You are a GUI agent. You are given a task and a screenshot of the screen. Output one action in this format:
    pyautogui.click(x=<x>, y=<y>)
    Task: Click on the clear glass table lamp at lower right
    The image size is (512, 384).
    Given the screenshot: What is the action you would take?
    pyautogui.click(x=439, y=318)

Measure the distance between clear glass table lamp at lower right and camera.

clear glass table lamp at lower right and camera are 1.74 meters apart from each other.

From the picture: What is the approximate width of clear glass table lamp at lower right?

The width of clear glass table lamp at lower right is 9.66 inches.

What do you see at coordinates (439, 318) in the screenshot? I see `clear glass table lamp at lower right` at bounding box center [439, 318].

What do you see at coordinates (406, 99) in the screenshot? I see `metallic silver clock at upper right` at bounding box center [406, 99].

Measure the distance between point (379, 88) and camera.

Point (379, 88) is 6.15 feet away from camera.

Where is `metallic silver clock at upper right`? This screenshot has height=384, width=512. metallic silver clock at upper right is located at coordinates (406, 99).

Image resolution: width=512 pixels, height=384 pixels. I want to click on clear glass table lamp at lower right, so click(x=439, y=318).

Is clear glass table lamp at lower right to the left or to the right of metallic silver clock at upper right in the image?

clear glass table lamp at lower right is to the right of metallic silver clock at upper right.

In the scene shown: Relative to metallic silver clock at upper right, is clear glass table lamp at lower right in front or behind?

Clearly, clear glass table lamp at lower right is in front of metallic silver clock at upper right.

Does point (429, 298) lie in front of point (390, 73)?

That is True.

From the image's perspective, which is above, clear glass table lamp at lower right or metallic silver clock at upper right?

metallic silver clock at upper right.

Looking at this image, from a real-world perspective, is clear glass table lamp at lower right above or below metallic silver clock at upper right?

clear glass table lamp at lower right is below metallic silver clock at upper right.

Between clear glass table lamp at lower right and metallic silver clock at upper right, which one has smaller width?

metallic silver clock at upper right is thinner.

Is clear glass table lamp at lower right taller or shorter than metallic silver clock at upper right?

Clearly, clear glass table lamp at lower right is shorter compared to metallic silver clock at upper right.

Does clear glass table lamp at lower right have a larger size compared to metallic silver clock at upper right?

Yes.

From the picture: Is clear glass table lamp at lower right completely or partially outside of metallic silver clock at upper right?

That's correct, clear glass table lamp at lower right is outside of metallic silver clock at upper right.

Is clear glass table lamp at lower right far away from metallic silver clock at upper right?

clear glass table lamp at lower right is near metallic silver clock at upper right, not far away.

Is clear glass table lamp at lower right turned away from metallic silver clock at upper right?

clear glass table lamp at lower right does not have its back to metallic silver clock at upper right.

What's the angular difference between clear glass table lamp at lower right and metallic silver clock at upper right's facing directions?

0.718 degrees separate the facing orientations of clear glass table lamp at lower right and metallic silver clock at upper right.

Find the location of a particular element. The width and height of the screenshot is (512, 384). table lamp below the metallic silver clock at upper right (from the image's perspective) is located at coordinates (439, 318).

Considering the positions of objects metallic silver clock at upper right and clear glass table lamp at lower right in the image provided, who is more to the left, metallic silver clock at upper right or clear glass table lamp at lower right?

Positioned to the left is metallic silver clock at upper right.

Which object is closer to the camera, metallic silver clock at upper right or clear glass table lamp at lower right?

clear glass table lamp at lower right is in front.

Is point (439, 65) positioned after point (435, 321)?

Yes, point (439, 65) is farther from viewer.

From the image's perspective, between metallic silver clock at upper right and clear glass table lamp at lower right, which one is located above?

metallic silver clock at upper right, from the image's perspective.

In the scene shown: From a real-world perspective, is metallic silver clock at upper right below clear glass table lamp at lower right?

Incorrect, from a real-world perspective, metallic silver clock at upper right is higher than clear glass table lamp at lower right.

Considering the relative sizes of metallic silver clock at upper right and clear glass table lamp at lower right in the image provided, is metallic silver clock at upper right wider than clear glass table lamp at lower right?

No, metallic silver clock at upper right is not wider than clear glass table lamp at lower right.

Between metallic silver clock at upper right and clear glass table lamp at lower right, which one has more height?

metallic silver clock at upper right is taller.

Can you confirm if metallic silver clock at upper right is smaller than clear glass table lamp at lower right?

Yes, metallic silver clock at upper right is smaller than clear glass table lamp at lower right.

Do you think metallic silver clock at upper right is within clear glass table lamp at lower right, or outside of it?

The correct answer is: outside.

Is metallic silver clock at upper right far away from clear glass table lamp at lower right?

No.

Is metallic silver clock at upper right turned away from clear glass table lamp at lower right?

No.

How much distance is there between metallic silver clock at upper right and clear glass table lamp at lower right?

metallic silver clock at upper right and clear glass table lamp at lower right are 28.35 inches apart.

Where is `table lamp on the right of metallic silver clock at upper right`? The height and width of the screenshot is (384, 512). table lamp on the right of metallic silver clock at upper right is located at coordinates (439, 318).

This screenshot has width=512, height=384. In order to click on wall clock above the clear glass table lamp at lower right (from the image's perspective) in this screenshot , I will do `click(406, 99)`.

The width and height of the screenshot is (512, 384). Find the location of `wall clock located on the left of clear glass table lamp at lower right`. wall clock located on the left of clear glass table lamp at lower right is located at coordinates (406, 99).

DO THIS: Retype the lines above word for word, keeping every line in its original order.

ANSWER BELOW:
You are a GUI agent. You are given a task and a screenshot of the screen. Output one action in this format:
    pyautogui.click(x=<x>, y=<y>)
    Task: Click on the clear glass table lamp at lower right
    The image size is (512, 384).
    Given the screenshot: What is the action you would take?
    pyautogui.click(x=439, y=318)

Measure the distance between clear glass table lamp at lower right and camera.

clear glass table lamp at lower right and camera are 1.74 meters apart from each other.

From the picture: What is the approximate width of clear glass table lamp at lower right?

The width of clear glass table lamp at lower right is 9.66 inches.

What do you see at coordinates (439, 318) in the screenshot? I see `clear glass table lamp at lower right` at bounding box center [439, 318].

What do you see at coordinates (406, 99) in the screenshot? I see `metallic silver clock at upper right` at bounding box center [406, 99].

Measure the distance between point (379, 88) and camera.

Point (379, 88) is 6.15 feet away from camera.

Where is `metallic silver clock at upper right`? This screenshot has height=384, width=512. metallic silver clock at upper right is located at coordinates (406, 99).

Image resolution: width=512 pixels, height=384 pixels. I want to click on clear glass table lamp at lower right, so click(x=439, y=318).

Is clear glass table lamp at lower right to the left or to the right of metallic silver clock at upper right in the image?

clear glass table lamp at lower right is to the right of metallic silver clock at upper right.

In the scene shown: Relative to metallic silver clock at upper right, is clear glass table lamp at lower right in front or behind?

Clearly, clear glass table lamp at lower right is in front of metallic silver clock at upper right.

Does point (429, 298) lie in front of point (390, 73)?

That is True.

From the image's perspective, which is above, clear glass table lamp at lower right or metallic silver clock at upper right?

metallic silver clock at upper right.

Looking at this image, from a real-world perspective, is clear glass table lamp at lower right above or below metallic silver clock at upper right?

clear glass table lamp at lower right is below metallic silver clock at upper right.

Between clear glass table lamp at lower right and metallic silver clock at upper right, which one has smaller width?

metallic silver clock at upper right is thinner.

Is clear glass table lamp at lower right taller or shorter than metallic silver clock at upper right?

Clearly, clear glass table lamp at lower right is shorter compared to metallic silver clock at upper right.

Does clear glass table lamp at lower right have a larger size compared to metallic silver clock at upper right?

Yes.

From the picture: Is clear glass table lamp at lower right completely or partially outside of metallic silver clock at upper right?

That's correct, clear glass table lamp at lower right is outside of metallic silver clock at upper right.

Is clear glass table lamp at lower right far away from metallic silver clock at upper right?

clear glass table lamp at lower right is near metallic silver clock at upper right, not far away.

Is clear glass table lamp at lower right turned away from metallic silver clock at upper right?

clear glass table lamp at lower right does not have its back to metallic silver clock at upper right.

What's the angular difference between clear glass table lamp at lower right and metallic silver clock at upper right's facing directions?

0.718 degrees separate the facing orientations of clear glass table lamp at lower right and metallic silver clock at upper right.

Find the location of a particular element. The width and height of the screenshot is (512, 384). table lamp below the metallic silver clock at upper right (from the image's perspective) is located at coordinates (439, 318).

Considering the positions of objects metallic silver clock at upper right and clear glass table lamp at lower right in the image provided, who is more to the left, metallic silver clock at upper right or clear glass table lamp at lower right?

Positioned to the left is metallic silver clock at upper right.

Which object is closer to the camera, metallic silver clock at upper right or clear glass table lamp at lower right?

clear glass table lamp at lower right is in front.

Is point (439, 65) positioned after point (435, 321)?

Yes, point (439, 65) is farther from viewer.

From the image's perspective, between metallic silver clock at upper right and clear glass table lamp at lower right, which one is located above?

metallic silver clock at upper right, from the image's perspective.

In the scene shown: From a real-world perspective, is metallic silver clock at upper right below clear glass table lamp at lower right?

Incorrect, from a real-world perspective, metallic silver clock at upper right is higher than clear glass table lamp at lower right.

Considering the relative sizes of metallic silver clock at upper right and clear glass table lamp at lower right in the image provided, is metallic silver clock at upper right wider than clear glass table lamp at lower right?

No, metallic silver clock at upper right is not wider than clear glass table lamp at lower right.

Between metallic silver clock at upper right and clear glass table lamp at lower right, which one has more height?

metallic silver clock at upper right is taller.

Can you confirm if metallic silver clock at upper right is smaller than clear glass table lamp at lower right?

Yes, metallic silver clock at upper right is smaller than clear glass table lamp at lower right.

Do you think metallic silver clock at upper right is within clear glass table lamp at lower right, or outside of it?

The correct answer is: outside.

Is metallic silver clock at upper right far away from clear glass table lamp at lower right?

No.

Is metallic silver clock at upper right turned away from clear glass table lamp at lower right?

No.

How much distance is there between metallic silver clock at upper right and clear glass table lamp at lower right?

metallic silver clock at upper right and clear glass table lamp at lower right are 28.35 inches apart.

Where is `table lamp on the right of metallic silver clock at upper right`? The height and width of the screenshot is (384, 512). table lamp on the right of metallic silver clock at upper right is located at coordinates (439, 318).

This screenshot has width=512, height=384. In order to click on wall clock above the clear glass table lamp at lower right (from the image's perspective) in this screenshot , I will do `click(406, 99)`.

The width and height of the screenshot is (512, 384). Find the location of `wall clock located on the left of clear glass table lamp at lower right`. wall clock located on the left of clear glass table lamp at lower right is located at coordinates (406, 99).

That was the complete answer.